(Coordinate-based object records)
━━━━━━━━━━

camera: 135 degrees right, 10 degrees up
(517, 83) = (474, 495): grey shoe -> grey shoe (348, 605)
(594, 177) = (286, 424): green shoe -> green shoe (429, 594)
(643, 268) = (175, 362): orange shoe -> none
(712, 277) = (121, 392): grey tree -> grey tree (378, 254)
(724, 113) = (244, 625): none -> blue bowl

━━━━━━━━━━

» ACTION ITEM:
Could you transcribe all of the data exactly as it is given?

» EXERCISE RESULT:
camera: 135 degrees right, 10 degrees up
(517, 83) = (474, 495): grey shoe -> grey shoe (348, 605)
(594, 177) = (286, 424): green shoe -> green shoe (429, 594)
(643, 268) = (175, 362): orange shoe -> none
(712, 277) = (121, 392): grey tree -> grey tree (378, 254)
(724, 113) = (244, 625): none -> blue bowl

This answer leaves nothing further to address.